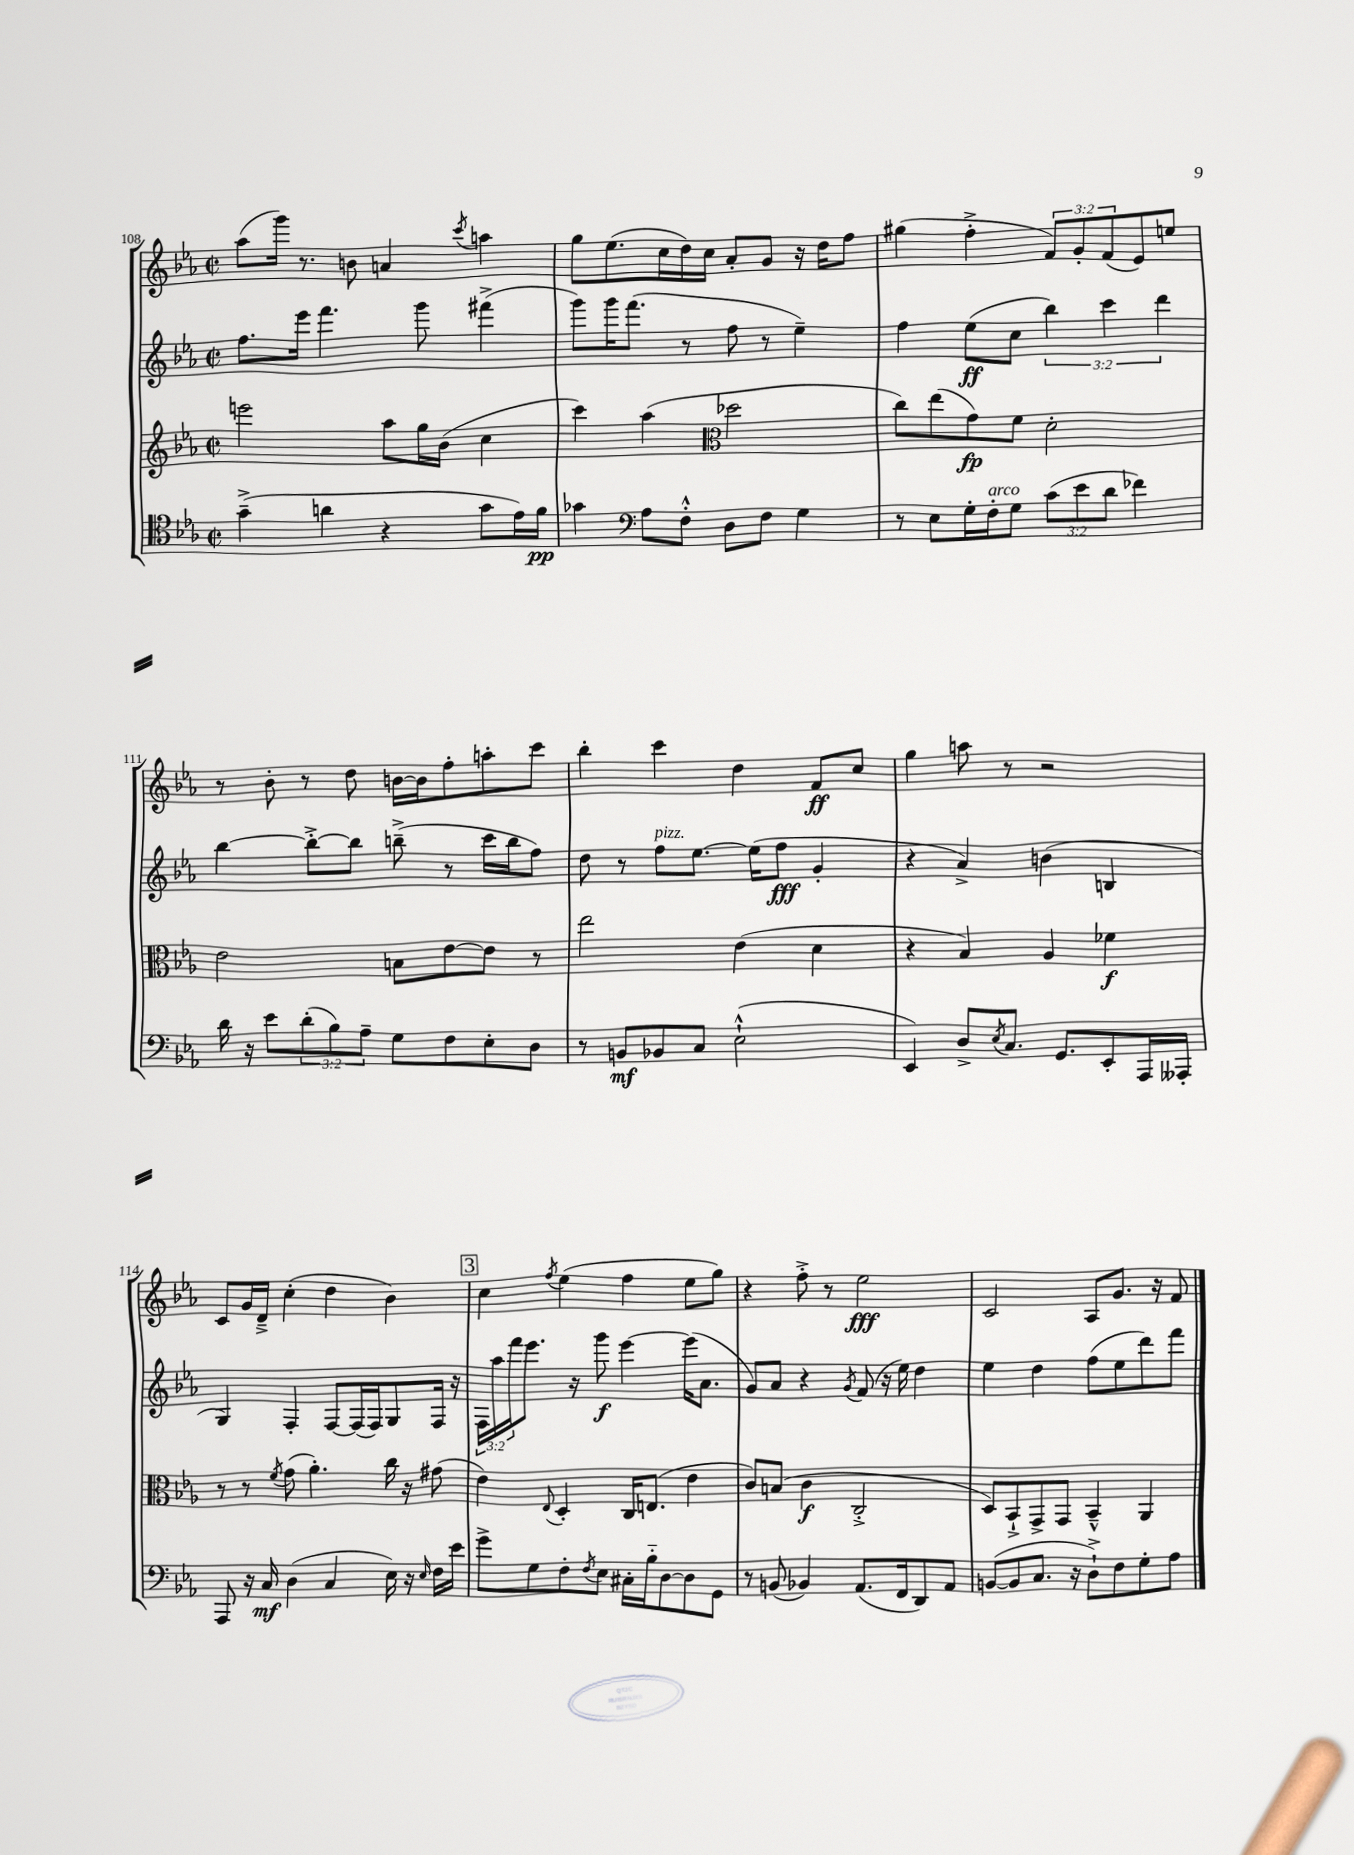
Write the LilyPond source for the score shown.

<<
\new StaffGroup <<
\new Staff = "s0" {
    \clef treble \key ees \major \defaultTimeSignature \time 2/2 \override Staff.TupletNumber.text = #tuplet-number::calc-fraction-text
    aes''8( g'''16) r8. b'8 a'4 \acciaccatura { c'''8 } a''4 |
    g''8 ees''8.( c''16 d''16) c''16 aes'8-. g'8 r16 d''16 f''8 |
    gis''4( f''4-.-> \tuplet 3/2 { f'8) g'8-. f'8( } ees'8) e''8 |
    r8 bes'8-. r8 d''8 b'16~ b'16 f''8-. a''8-. c'''8 |
    bes''4-. c'''4 d''4 f'8\ff c''8 |
    g''4 a''8 r8 r2 |
    c'8 g'16 d'16---> c''4-.( d''4 bes'4) |
    \mark \markup { \box "3" } c''4 \acciaccatura { f''8 } ees''4( f''4 ees''8 g''8) |
    r4 f''8-.-> r8 ees''2\fff |
    c'2 aes8 g'8. r16 f'8 \bar "|." |
}
\new Staff = "s1" {
    \clef treble \key ees \major \defaultTimeSignature \time 2/2 \override Staff.TupletNumber.text = #tuplet-number::calc-fraction-text
    f''8. ees'''16 f'''4. g'''8 fis'''4->( |
    g'''8) g'''16 f'''8.( r8 f''8 r8 ees''4--) |
    f''4 ees''8\ff( c''8 \tuplet 3/2 { bes''4) c'''4 d'''4 } |
    bes''4~ bes''8~-.-> bes''8 b''8--->( r8 c'''16 b''16 f''8) |
    d''8 r8 f''8^\markup { \italic "pizz." } ees''8.~ ees''16( f''8\fff g'4-. |
    r4 aes'4->) b'4( b4 |
    g4) f4-. f8~ f16( f16) g8 f16 r16 |
    \mark \markup { \box "3" } \tuplet 3/2 { f16 aes''16 f'''16 } ees'''8. r16 g'''8\f ees'''4~ ees'''16( aes'8. |
    g'8) aes'8 r4 \acciaccatura { g'8 } f'8( r16 ees''16) d''4 |
    ees''4 d''4 f''8( ees''8 d'''8) f'''8 \bar "|." |
}
\new Staff = "s2" {
    \clef treble \key ees \major \defaultTimeSignature \time 2/2
    e'''2 aes''8 g''16 bes'16( c''4 |
    c'''4) aes''4( \clef alto des''2 |
    c''8) ees''8( g'8\fp) f'8 d'2-. |
    ees'2 b8 ees'8~ ees'8 r8 |
    ees''2 ees'4( d'4 |
    r4 bes4) aes4 fes'4\f |
    r8 r8 \acciaccatura { f'8 } g'8( aes'4.-.) c''16 r16 gis'8( |
    \mark \markup { \box "3" } ees'4) \appoggiatura { ees8 } d4-. c16 e8.( ees'4 |
    c'8) b8( c'4\f c2-.-> |
    d8) bes,8-!-> g,8-> g,8 bes,4---^ aes,4 \bar "|." |
}
\new Staff = "s3" {
    \clef tenor \key ees \major \defaultTimeSignature \time 2/2 \override Staff.TupletNumber.text = #tuplet-number::calc-fraction-text
    g'4--->( a'4 r4 g'8 ees'16) f'16\pp |
    ges'4 \clef bass aes8 f8-.-^ d8 f8 g4 |
    r8 ees8 g16-. f16-.^\markup { \italic "arco" } g8 \tuplet 3/2 { c'8( ees'8 d'8 } fes'4) |
    d'16 r16 ees'8 \tuplet 3/2 { d'8-.( bes8) aes8-- } g8 f8 ees8-. d8 |
    r8 b,8\mf bes,8 c8 ees2-!-^( |
    ees,4) d8-> \acciaccatura { ees8 } c8. g,8. ees,8-. aes,,16 aeses,,16-. |
    aes,,8 r16 c16\mf d4( c4 ees16) r16 \grace { ees16 } f16 ees'16 |
    \mark \markup { \box "3" } g'8-> g8 f8-. \acciaccatura { f8 } ees8 cis16-. bes16-_ d8~ d8 g,8 |
    r8 b,8( bes,4) aes,8.( f,16 d,8) aes,8 |
    b,8~( b,8 c8. r16 d8-!->) f8 g8-. aes8 \bar "|." |
}
>>
>>
\layout { \context { \Score currentBarNumber = #108 } }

WRITTEN INSTRUCTION
How many lines in the items above contain the string "defaultTimeSignature"? Treat case as significant, and reply with the number only.

COMPLETE ANSWER
4